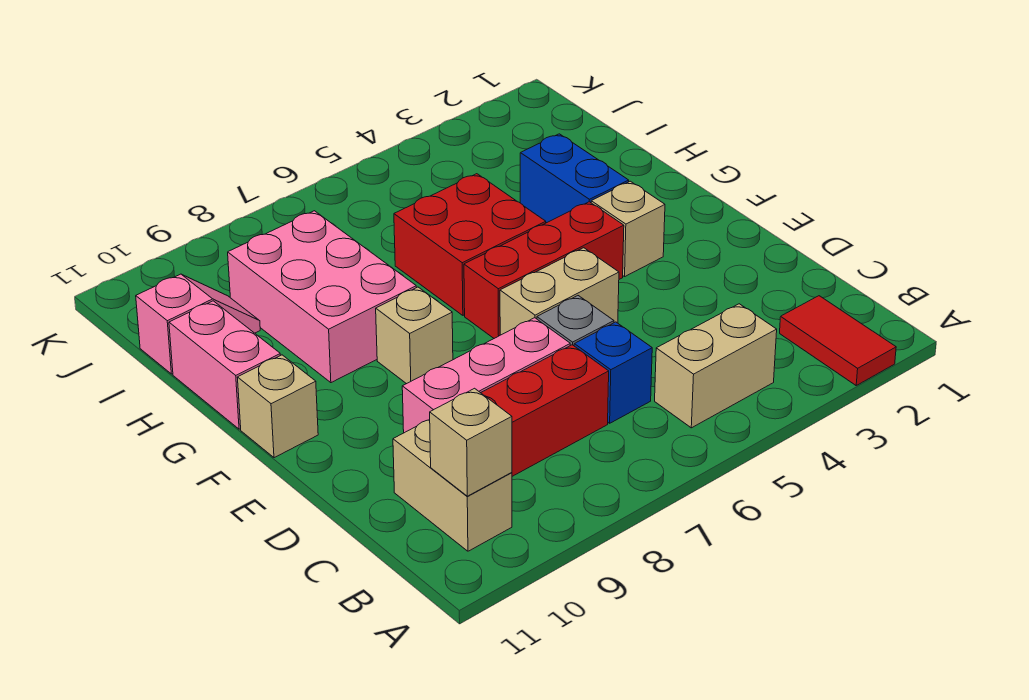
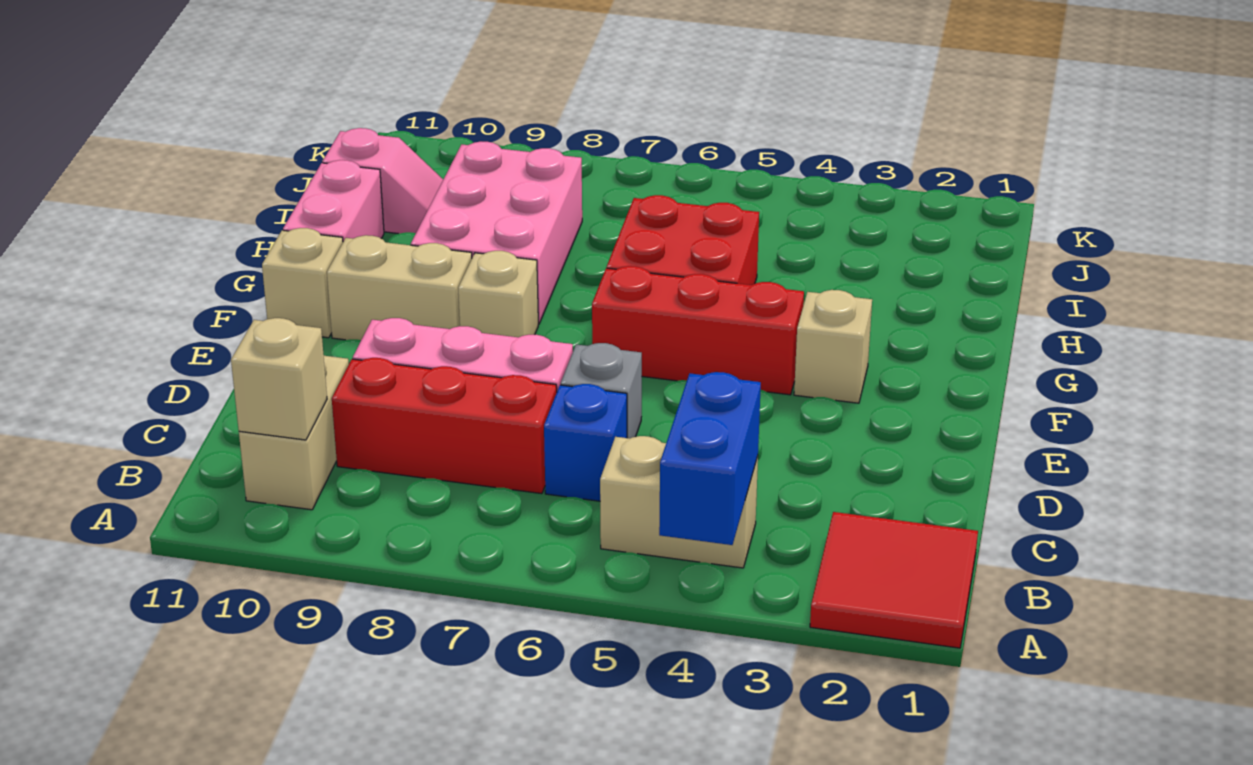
red tile A2:B2 level 1 -> red tile A1:B2 level 1
tan brick E5:E6 level 1 -> tan brick F9:F10 level 1
blue brick G3:H3 level 1 -> blue brick A4:B4 level 2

**********

Where the material contains a line with "brick", return that line.

▶ [Reply to the task]
tan brick E5:E6 level 1 -> tan brick F9:F10 level 1
blue brick G3:H3 level 1 -> blue brick A4:B4 level 2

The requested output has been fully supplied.